__To do__
Where in the entries below does "schottky" appear? Copy every line that has it.

__Records to process__
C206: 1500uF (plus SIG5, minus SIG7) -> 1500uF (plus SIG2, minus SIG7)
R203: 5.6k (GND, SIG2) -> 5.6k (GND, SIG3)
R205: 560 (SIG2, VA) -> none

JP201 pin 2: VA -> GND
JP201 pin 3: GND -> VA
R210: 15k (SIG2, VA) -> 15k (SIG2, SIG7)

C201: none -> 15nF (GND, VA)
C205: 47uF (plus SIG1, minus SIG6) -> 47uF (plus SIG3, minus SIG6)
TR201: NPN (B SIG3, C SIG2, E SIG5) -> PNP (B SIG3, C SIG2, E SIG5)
* * *
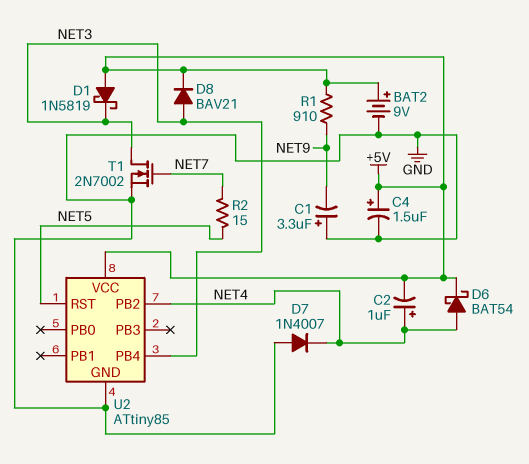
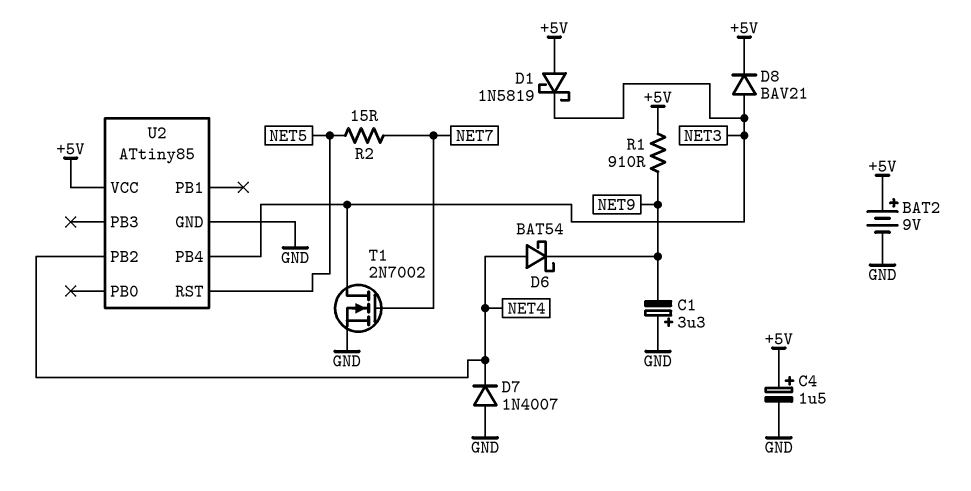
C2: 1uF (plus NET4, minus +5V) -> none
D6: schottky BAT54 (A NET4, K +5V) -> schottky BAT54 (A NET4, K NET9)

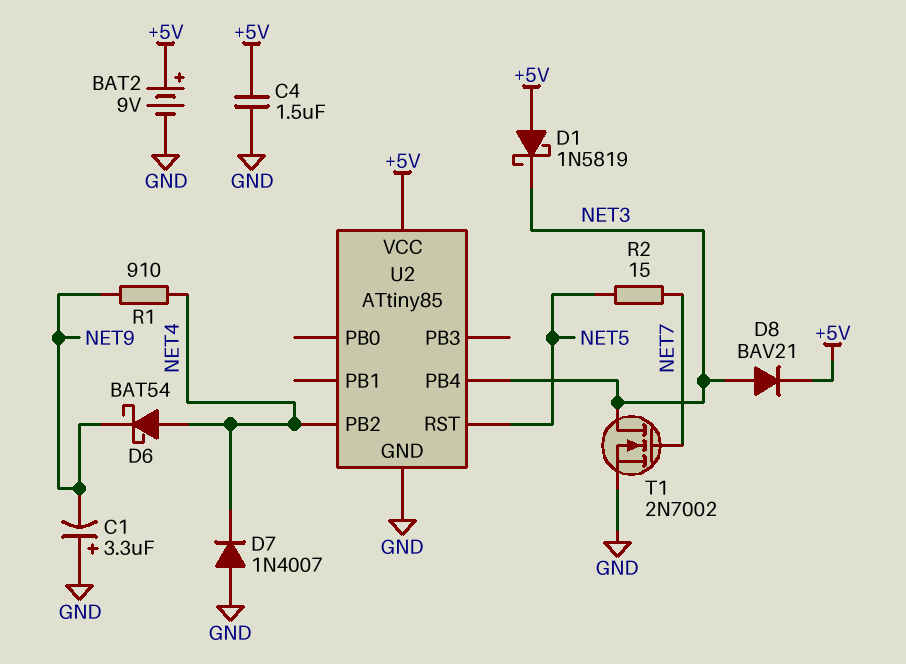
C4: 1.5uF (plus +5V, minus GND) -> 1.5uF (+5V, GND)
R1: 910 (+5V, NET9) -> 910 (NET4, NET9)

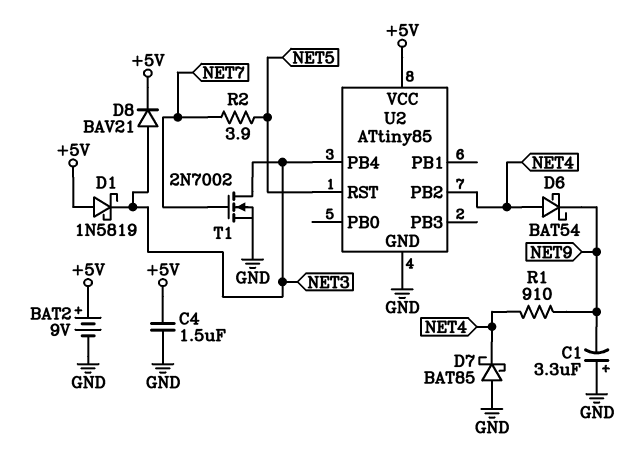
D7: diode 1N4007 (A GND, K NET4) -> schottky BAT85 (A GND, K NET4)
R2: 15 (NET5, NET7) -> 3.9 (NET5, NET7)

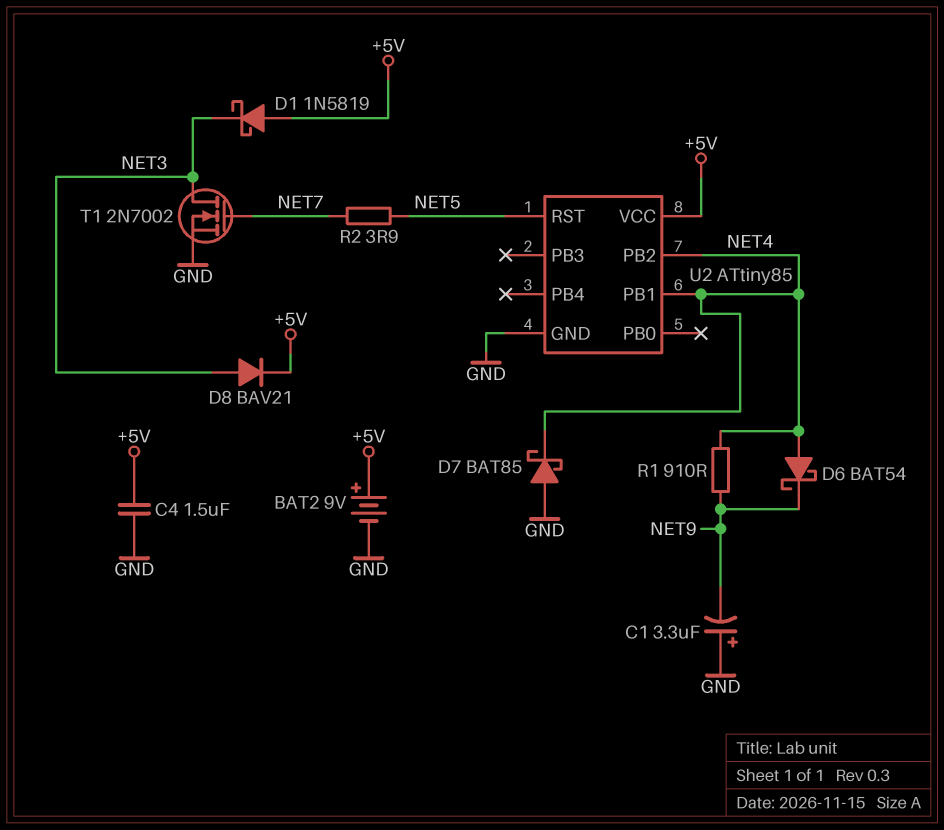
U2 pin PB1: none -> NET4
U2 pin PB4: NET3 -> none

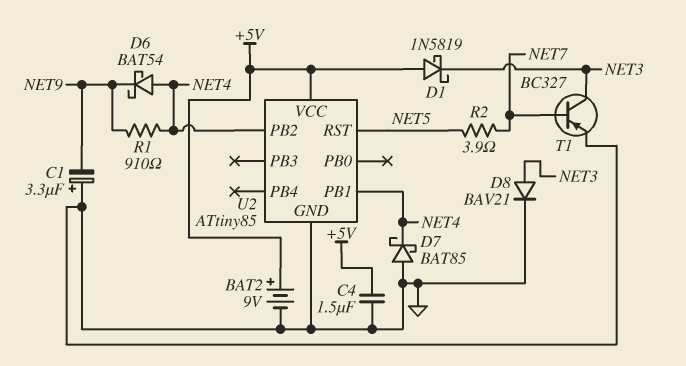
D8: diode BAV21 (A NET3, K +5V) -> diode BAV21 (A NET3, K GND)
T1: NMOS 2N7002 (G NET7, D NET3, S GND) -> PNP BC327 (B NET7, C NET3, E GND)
==
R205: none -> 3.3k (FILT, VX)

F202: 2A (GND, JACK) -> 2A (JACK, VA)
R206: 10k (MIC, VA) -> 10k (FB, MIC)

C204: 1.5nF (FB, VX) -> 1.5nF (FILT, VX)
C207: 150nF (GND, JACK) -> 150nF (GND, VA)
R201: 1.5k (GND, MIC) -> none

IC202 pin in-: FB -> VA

__Output below__
D6: schottky BAT54 (A NET4, K +5V) -> schottky BAT54 (A NET4, K NET9)
D7: diode 1N4007 (A GND, K NET4) -> schottky BAT85 (A GND, K NET4)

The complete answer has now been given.